AIM OF THE TASK
In the lines below, the string "spray" may appear; say how many lines hold it and give nothing more.

INFORMATION SUPPLIED
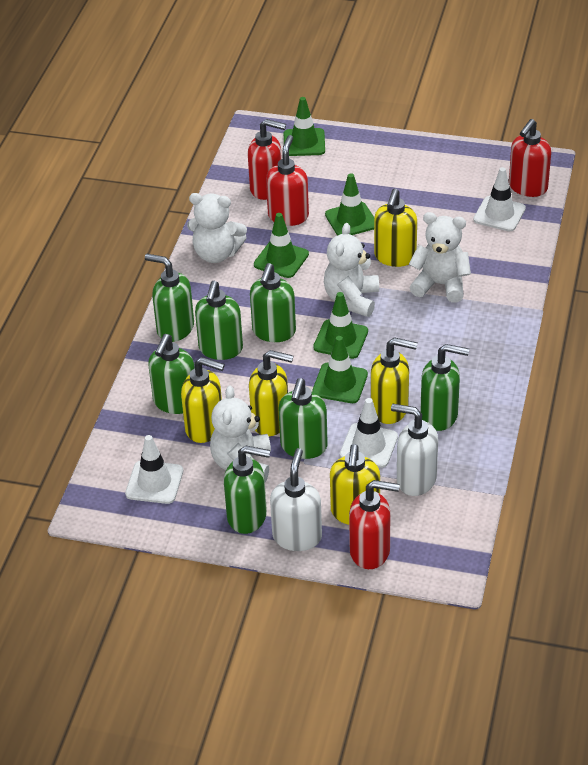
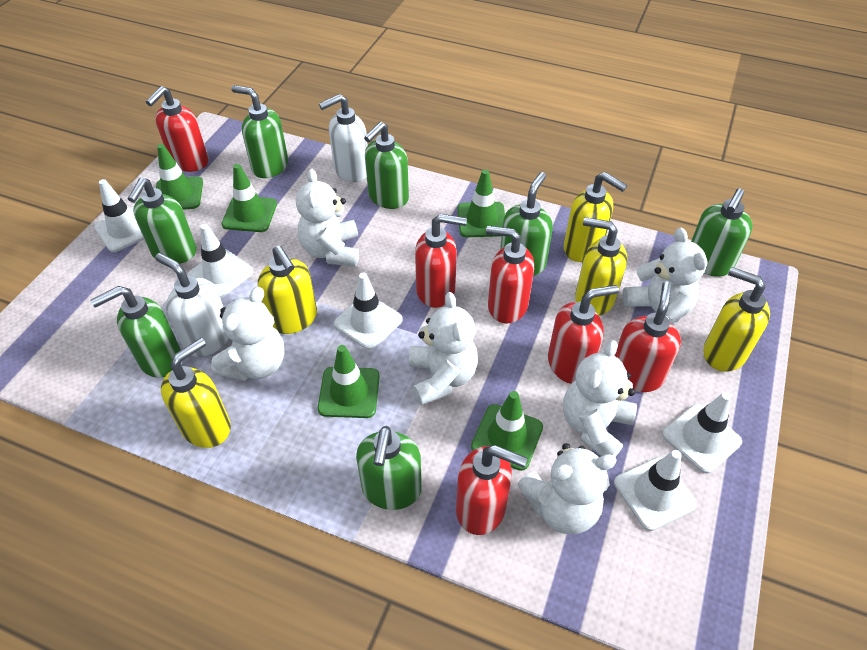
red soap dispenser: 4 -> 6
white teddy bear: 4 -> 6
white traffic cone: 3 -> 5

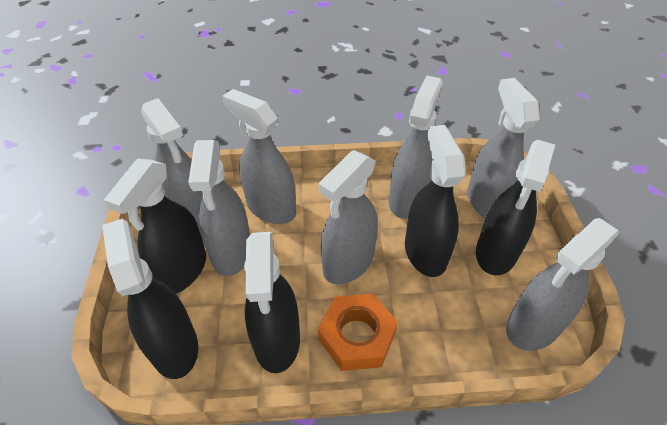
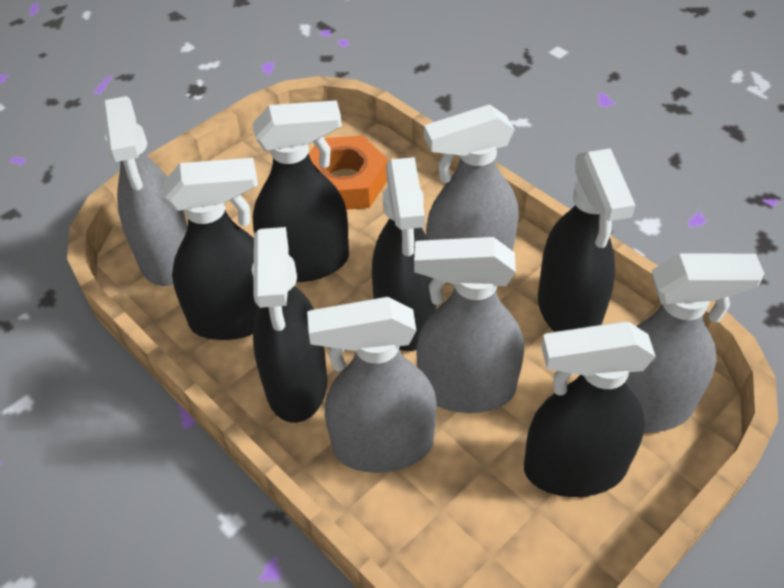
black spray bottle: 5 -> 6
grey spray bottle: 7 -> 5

...

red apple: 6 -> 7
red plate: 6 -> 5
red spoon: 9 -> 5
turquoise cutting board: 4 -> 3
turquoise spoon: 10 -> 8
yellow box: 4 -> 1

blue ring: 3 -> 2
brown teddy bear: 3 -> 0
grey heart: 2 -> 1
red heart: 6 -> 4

EXERCISE SOLUTION
2